=== DATA FOR REVIEW ===

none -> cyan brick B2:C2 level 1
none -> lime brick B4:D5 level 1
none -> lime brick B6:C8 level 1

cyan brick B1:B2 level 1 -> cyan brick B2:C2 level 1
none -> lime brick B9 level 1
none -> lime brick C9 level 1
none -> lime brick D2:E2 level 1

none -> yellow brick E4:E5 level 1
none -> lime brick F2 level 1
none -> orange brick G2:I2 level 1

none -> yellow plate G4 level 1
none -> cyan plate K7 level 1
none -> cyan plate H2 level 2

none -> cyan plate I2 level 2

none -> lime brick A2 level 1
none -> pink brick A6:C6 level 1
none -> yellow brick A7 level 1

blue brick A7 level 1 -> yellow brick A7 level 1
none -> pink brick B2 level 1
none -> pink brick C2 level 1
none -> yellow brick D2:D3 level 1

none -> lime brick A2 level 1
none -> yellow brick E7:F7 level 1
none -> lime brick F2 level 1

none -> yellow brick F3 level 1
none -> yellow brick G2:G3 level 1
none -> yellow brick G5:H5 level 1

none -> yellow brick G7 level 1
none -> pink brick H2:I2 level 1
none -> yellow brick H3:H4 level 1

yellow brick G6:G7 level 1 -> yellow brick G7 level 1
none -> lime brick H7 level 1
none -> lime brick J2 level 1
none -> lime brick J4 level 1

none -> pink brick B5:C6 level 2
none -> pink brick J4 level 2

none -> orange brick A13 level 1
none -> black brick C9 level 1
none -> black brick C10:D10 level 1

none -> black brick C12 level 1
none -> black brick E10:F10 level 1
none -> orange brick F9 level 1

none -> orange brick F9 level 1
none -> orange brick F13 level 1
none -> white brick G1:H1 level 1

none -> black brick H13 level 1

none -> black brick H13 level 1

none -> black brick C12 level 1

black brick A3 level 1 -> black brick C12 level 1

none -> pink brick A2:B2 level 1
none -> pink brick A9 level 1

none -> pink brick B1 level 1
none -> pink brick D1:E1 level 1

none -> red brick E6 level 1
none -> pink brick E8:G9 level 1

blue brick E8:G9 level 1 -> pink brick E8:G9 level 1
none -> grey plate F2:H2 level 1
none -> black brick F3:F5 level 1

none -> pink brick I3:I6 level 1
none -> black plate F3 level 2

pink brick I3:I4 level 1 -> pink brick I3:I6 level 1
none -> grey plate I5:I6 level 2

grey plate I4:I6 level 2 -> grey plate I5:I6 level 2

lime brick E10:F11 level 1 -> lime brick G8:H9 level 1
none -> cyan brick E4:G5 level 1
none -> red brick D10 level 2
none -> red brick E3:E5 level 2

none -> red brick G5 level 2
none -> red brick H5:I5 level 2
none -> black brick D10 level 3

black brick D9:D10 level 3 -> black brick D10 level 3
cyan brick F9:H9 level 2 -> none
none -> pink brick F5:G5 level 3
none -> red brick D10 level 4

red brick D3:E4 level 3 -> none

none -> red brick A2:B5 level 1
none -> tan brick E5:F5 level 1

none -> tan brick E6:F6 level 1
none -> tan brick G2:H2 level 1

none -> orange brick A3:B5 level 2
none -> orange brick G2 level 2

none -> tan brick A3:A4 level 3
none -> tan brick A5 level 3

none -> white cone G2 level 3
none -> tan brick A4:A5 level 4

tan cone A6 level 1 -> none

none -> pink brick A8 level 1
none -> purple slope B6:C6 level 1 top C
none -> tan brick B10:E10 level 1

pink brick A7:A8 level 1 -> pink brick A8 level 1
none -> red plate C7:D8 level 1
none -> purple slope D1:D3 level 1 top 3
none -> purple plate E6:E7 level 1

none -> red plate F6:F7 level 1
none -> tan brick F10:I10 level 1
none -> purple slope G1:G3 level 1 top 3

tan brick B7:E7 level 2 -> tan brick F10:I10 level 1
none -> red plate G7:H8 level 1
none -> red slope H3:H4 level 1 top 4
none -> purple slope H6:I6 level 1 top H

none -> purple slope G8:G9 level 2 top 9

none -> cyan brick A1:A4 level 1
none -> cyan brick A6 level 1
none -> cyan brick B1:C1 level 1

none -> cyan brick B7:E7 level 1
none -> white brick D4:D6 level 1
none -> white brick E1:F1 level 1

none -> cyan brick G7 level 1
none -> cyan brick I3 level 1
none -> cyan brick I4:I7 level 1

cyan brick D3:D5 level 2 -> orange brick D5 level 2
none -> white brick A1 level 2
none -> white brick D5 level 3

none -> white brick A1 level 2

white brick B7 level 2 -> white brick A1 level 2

===

● **TASK BRIEF**: Once the line containing "none -> tan brick G2:H2 level 1" is found in the listing above, set down that line and every line after it, exactly.

● **OUTPUT**:
none -> tan brick G2:H2 level 1

none -> orange brick A3:B5 level 2
none -> orange brick G2 level 2

none -> tan brick A3:A4 level 3
none -> tan brick A5 level 3

none -> white cone G2 level 3
none -> tan brick A4:A5 level 4

tan cone A6 level 1 -> none

none -> pink brick A8 level 1
none -> purple slope B6:C6 level 1 top C
none -> tan brick B10:E10 level 1

pink brick A7:A8 level 1 -> pink brick A8 level 1
none -> red plate C7:D8 level 1
none -> purple slope D1:D3 level 1 top 3
none -> purple plate E6:E7 level 1

none -> red plate F6:F7 level 1
none -> tan brick F10:I10 level 1
none -> purple slope G1:G3 level 1 top 3

tan brick B7:E7 level 2 -> tan brick F10:I10 level 1
none -> red plate G7:H8 level 1
none -> red slope H3:H4 level 1 top 4
none -> purple slope H6:I6 level 1 top H

none -> purple slope G8:G9 level 2 top 9

none -> cyan brick A1:A4 level 1
none -> cyan brick A6 level 1
none -> cyan brick B1:C1 level 1

none -> cyan brick B7:E7 level 1
none -> white brick D4:D6 level 1
none -> white brick E1:F1 level 1

none -> cyan brick G7 level 1
none -> cyan brick I3 level 1
none -> cyan brick I4:I7 level 1

cyan brick D3:D5 level 2 -> orange brick D5 level 2
none -> white brick A1 level 2
none -> white brick D5 level 3

none -> white brick A1 level 2

white brick B7 level 2 -> white brick A1 level 2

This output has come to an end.